-- Recorded information follows --

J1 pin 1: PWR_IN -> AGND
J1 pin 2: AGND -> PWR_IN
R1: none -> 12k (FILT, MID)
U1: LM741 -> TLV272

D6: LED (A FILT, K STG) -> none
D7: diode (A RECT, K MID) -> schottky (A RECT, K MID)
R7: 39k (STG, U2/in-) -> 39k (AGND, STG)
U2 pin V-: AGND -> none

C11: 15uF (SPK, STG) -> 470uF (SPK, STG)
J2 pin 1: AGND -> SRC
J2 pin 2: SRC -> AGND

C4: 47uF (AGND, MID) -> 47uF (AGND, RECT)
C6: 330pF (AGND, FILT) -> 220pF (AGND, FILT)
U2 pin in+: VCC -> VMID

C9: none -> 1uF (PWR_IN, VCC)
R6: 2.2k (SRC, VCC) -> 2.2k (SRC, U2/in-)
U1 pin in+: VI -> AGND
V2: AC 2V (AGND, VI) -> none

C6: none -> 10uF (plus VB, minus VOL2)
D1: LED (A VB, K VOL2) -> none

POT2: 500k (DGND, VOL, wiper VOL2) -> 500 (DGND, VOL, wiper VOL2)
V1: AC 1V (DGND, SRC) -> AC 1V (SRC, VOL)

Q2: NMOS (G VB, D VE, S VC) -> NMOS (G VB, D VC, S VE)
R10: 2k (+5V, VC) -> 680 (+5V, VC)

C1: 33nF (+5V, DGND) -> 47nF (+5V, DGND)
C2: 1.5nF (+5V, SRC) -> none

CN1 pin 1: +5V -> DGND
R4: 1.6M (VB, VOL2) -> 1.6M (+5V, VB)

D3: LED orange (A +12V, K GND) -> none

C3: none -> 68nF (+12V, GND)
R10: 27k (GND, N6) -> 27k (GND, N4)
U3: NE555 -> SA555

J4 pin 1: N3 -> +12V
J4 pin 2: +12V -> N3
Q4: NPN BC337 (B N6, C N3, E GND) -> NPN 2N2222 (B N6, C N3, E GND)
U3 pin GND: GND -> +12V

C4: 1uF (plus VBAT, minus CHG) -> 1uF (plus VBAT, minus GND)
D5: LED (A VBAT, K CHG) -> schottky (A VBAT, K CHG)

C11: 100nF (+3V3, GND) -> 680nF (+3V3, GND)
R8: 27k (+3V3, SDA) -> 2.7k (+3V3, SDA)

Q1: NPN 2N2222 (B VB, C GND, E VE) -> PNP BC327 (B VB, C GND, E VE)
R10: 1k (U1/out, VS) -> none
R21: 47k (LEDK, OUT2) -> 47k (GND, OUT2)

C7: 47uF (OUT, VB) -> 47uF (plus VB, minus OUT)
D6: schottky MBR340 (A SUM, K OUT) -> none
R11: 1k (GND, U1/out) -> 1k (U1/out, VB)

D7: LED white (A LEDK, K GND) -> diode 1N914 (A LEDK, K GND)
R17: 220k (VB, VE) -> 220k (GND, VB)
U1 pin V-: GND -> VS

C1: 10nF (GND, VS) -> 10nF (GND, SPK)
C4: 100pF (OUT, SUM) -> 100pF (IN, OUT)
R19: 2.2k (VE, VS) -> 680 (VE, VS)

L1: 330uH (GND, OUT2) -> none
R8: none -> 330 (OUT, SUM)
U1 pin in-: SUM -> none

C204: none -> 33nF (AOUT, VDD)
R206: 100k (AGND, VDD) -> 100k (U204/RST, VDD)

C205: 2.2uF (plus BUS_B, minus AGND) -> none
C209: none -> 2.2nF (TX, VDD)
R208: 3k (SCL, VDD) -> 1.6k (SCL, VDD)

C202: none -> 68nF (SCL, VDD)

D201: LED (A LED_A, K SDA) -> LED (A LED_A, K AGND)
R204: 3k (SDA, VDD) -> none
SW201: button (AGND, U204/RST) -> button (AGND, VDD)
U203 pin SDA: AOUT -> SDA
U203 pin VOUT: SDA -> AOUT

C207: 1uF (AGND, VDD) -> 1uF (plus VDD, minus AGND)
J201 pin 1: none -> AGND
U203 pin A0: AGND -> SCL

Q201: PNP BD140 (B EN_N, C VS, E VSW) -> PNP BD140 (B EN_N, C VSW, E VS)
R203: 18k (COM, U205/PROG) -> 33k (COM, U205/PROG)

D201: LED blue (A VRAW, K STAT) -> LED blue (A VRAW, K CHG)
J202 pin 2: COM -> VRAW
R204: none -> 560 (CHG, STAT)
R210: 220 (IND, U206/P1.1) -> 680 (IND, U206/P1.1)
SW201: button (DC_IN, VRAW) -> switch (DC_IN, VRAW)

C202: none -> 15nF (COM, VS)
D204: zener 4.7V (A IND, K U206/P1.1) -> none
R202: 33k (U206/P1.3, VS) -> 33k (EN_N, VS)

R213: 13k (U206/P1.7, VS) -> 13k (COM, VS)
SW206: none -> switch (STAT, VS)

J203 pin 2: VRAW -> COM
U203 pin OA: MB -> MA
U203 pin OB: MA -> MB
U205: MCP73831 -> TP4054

-- Recorded information concluded --

▶ **What the exercise asks**
Every record above has to appear again, word for word.

▶ **Answer for the task**
J1 pin 1: PWR_IN -> AGND
J1 pin 2: AGND -> PWR_IN
R1: none -> 12k (FILT, MID)
U1: LM741 -> TLV272

D6: LED (A FILT, K STG) -> none
D7: diode (A RECT, K MID) -> schottky (A RECT, K MID)
R7: 39k (STG, U2/in-) -> 39k (AGND, STG)
U2 pin V-: AGND -> none

C11: 15uF (SPK, STG) -> 470uF (SPK, STG)
J2 pin 1: AGND -> SRC
J2 pin 2: SRC -> AGND

C4: 47uF (AGND, MID) -> 47uF (AGND, RECT)
C6: 330pF (AGND, FILT) -> 220pF (AGND, FILT)
U2 pin in+: VCC -> VMID

C9: none -> 1uF (PWR_IN, VCC)
R6: 2.2k (SRC, VCC) -> 2.2k (SRC, U2/in-)
U1 pin in+: VI -> AGND
V2: AC 2V (AGND, VI) -> none

C6: none -> 10uF (plus VB, minus VOL2)
D1: LED (A VB, K VOL2) -> none

POT2: 500k (DGND, VOL, wiper VOL2) -> 500 (DGND, VOL, wiper VOL2)
V1: AC 1V (DGND, SRC) -> AC 1V (SRC, VOL)

Q2: NMOS (G VB, D VE, S VC) -> NMOS (G VB, D VC, S VE)
R10: 2k (+5V, VC) -> 680 (+5V, VC)

C1: 33nF (+5V, DGND) -> 47nF (+5V, DGND)
C2: 1.5nF (+5V, SRC) -> none

CN1 pin 1: +5V -> DGND
R4: 1.6M (VB, VOL2) -> 1.6M (+5V, VB)

D3: LED orange (A +12V, K GND) -> none

C3: none -> 68nF (+12V, GND)
R10: 27k (GND, N6) -> 27k (GND, N4)
U3: NE555 -> SA555

J4 pin 1: N3 -> +12V
J4 pin 2: +12V -> N3
Q4: NPN BC337 (B N6, C N3, E GND) -> NPN 2N2222 (B N6, C N3, E GND)
U3 pin GND: GND -> +12V

C4: 1uF (plus VBAT, minus CHG) -> 1uF (plus VBAT, minus GND)
D5: LED (A VBAT, K CHG) -> schottky (A VBAT, K CHG)

C11: 100nF (+3V3, GND) -> 680nF (+3V3, GND)
R8: 27k (+3V3, SDA) -> 2.7k (+3V3, SDA)

Q1: NPN 2N2222 (B VB, C GND, E VE) -> PNP BC327 (B VB, C GND, E VE)
R10: 1k (U1/out, VS) -> none
R21: 47k (LEDK, OUT2) -> 47k (GND, OUT2)

C7: 47uF (OUT, VB) -> 47uF (plus VB, minus OUT)
D6: schottky MBR340 (A SUM, K OUT) -> none
R11: 1k (GND, U1/out) -> 1k (U1/out, VB)

D7: LED white (A LEDK, K GND) -> diode 1N914 (A LEDK, K GND)
R17: 220k (VB, VE) -> 220k (GND, VB)
U1 pin V-: GND -> VS

C1: 10nF (GND, VS) -> 10nF (GND, SPK)
C4: 100pF (OUT, SUM) -> 100pF (IN, OUT)
R19: 2.2k (VE, VS) -> 680 (VE, VS)

L1: 330uH (GND, OUT2) -> none
R8: none -> 330 (OUT, SUM)
U1 pin in-: SUM -> none

C204: none -> 33nF (AOUT, VDD)
R206: 100k (AGND, VDD) -> 100k (U204/RST, VDD)

C205: 2.2uF (plus BUS_B, minus AGND) -> none
C209: none -> 2.2nF (TX, VDD)
R208: 3k (SCL, VDD) -> 1.6k (SCL, VDD)

C202: none -> 68nF (SCL, VDD)

D201: LED (A LED_A, K SDA) -> LED (A LED_A, K AGND)
R204: 3k (SDA, VDD) -> none
SW201: button (AGND, U204/RST) -> button (AGND, VDD)
U203 pin SDA: AOUT -> SDA
U203 pin VOUT: SDA -> AOUT

C207: 1uF (AGND, VDD) -> 1uF (plus VDD, minus AGND)
J201 pin 1: none -> AGND
U203 pin A0: AGND -> SCL

Q201: PNP BD140 (B EN_N, C VS, E VSW) -> PNP BD140 (B EN_N, C VSW, E VS)
R203: 18k (COM, U205/PROG) -> 33k (COM, U205/PROG)

D201: LED blue (A VRAW, K STAT) -> LED blue (A VRAW, K CHG)
J202 pin 2: COM -> VRAW
R204: none -> 560 (CHG, STAT)
R210: 220 (IND, U206/P1.1) -> 680 (IND, U206/P1.1)
SW201: button (DC_IN, VRAW) -> switch (DC_IN, VRAW)

C202: none -> 15nF (COM, VS)
D204: zener 4.7V (A IND, K U206/P1.1) -> none
R202: 33k (U206/P1.3, VS) -> 33k (EN_N, VS)

R213: 13k (U206/P1.7, VS) -> 13k (COM, VS)
SW206: none -> switch (STAT, VS)

J203 pin 2: VRAW -> COM
U203 pin OA: MB -> MA
U203 pin OB: MA -> MB
U205: MCP73831 -> TP4054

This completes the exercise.